= Instructions to follow =
Your answer is the lines below, exactly, from the one that contains "white 1x4 brick [317,220,450,313]" through the one that contains "none -> orange 1x3 tile [419,235,494,339]", both included.

━━━ Provided information

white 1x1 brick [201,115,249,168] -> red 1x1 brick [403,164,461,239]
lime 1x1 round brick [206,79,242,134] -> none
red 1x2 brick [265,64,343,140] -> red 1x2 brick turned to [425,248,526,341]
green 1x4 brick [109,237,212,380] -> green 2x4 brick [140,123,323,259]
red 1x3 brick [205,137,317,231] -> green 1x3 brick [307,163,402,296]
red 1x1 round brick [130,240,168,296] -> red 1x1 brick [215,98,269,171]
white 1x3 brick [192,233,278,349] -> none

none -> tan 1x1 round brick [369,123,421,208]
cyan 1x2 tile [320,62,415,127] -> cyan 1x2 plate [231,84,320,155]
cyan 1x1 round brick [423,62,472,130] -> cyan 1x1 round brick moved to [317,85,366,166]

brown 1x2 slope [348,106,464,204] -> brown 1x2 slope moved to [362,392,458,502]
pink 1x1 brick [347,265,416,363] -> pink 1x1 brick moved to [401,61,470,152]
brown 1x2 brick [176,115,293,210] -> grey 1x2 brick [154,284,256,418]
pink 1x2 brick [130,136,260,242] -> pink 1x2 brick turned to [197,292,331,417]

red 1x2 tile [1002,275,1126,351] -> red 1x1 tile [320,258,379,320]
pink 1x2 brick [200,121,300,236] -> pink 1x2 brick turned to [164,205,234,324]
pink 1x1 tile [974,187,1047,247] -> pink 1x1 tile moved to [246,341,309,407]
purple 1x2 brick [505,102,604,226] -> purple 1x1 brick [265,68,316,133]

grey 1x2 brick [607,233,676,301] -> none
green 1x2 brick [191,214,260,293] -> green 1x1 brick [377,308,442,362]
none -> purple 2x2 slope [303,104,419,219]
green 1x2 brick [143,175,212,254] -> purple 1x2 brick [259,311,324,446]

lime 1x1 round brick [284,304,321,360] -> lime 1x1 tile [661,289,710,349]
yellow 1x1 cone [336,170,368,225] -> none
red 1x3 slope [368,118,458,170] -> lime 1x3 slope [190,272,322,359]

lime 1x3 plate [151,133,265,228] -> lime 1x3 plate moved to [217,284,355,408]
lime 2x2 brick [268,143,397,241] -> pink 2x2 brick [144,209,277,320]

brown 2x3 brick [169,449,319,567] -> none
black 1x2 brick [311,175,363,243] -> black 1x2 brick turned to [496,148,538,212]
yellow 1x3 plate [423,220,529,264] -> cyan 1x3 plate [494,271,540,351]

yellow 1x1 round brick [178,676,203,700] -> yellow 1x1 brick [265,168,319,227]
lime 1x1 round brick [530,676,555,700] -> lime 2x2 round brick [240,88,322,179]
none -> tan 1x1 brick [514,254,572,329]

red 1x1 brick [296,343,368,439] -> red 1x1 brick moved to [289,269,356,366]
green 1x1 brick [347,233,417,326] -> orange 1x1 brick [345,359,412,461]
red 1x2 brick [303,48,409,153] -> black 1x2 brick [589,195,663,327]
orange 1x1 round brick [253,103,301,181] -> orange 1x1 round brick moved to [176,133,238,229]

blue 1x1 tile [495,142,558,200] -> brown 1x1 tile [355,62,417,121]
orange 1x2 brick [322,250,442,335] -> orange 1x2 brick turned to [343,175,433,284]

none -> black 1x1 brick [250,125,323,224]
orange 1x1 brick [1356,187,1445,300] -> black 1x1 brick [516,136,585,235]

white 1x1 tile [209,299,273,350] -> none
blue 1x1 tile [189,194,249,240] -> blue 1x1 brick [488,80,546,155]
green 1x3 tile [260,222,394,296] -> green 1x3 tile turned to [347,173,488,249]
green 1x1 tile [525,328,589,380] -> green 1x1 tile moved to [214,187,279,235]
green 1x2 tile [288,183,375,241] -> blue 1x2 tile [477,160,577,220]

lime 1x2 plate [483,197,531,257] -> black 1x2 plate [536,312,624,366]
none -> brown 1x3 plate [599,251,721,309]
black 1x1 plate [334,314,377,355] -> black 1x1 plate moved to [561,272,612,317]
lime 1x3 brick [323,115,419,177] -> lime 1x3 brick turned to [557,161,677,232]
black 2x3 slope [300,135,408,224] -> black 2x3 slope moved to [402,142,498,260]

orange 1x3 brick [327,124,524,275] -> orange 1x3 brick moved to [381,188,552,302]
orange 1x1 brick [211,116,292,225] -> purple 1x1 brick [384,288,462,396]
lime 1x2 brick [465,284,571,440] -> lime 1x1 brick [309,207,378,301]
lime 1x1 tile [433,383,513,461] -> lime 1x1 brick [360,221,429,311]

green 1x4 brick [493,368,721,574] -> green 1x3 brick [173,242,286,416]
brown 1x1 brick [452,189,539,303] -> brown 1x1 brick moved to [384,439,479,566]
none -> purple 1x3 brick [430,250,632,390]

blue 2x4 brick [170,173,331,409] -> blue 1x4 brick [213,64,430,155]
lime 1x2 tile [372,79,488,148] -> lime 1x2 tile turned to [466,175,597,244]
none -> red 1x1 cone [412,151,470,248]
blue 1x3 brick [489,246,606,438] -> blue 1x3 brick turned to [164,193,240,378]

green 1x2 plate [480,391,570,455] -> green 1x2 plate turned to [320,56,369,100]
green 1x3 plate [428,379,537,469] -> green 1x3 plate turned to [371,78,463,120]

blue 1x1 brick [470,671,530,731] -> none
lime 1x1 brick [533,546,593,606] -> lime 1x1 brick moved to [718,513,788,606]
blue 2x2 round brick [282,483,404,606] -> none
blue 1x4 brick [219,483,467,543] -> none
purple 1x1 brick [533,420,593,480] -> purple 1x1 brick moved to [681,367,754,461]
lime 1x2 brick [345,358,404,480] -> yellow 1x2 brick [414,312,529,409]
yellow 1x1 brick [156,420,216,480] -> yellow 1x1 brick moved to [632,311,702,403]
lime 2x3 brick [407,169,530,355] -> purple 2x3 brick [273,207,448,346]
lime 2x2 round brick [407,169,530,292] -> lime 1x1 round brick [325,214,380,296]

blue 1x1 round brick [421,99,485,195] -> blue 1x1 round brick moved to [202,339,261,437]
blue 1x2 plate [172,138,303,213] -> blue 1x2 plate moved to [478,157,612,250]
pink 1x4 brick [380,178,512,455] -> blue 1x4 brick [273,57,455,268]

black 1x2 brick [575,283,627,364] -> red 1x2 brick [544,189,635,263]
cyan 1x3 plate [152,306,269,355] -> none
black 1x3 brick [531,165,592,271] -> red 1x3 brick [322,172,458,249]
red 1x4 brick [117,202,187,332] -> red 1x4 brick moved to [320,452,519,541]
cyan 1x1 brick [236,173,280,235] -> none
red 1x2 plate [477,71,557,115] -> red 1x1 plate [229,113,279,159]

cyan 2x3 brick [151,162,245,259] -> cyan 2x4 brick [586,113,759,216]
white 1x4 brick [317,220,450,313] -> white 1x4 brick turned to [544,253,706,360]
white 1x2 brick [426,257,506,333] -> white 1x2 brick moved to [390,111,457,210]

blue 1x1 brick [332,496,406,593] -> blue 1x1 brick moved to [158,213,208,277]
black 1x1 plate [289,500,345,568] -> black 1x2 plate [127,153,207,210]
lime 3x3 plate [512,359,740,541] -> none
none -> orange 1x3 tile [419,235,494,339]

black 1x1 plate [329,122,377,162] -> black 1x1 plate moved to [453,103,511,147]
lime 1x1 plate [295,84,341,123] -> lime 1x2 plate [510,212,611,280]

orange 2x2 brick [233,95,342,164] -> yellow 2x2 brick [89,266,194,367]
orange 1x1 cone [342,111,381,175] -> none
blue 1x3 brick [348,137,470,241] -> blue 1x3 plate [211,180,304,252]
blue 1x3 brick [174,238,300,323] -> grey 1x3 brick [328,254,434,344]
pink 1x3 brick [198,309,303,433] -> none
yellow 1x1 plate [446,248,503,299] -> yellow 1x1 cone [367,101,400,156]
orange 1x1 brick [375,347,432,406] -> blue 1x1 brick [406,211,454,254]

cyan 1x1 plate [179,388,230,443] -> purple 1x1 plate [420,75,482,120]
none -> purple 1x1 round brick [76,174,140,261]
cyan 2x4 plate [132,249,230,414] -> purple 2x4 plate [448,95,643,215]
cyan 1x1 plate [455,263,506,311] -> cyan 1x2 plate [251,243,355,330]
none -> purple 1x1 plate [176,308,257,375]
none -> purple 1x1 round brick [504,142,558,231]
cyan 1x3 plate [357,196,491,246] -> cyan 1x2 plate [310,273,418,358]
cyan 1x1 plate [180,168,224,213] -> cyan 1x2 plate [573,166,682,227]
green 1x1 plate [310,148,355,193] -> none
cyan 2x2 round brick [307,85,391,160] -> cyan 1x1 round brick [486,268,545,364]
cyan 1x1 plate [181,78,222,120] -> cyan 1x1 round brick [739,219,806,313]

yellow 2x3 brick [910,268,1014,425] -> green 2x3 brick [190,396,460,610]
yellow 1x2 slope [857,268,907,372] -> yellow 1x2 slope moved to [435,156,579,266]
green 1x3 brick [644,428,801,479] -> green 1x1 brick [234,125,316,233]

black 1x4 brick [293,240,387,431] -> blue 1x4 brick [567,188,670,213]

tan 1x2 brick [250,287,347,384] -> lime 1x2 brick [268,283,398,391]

━━━━━━

= Exercise answer =
white 1x4 brick [317,220,450,313] -> white 1x4 brick turned to [544,253,706,360]
white 1x2 brick [426,257,506,333] -> white 1x2 brick moved to [390,111,457,210]

blue 1x1 brick [332,496,406,593] -> blue 1x1 brick moved to [158,213,208,277]
black 1x1 plate [289,500,345,568] -> black 1x2 plate [127,153,207,210]
lime 3x3 plate [512,359,740,541] -> none
none -> orange 1x3 tile [419,235,494,339]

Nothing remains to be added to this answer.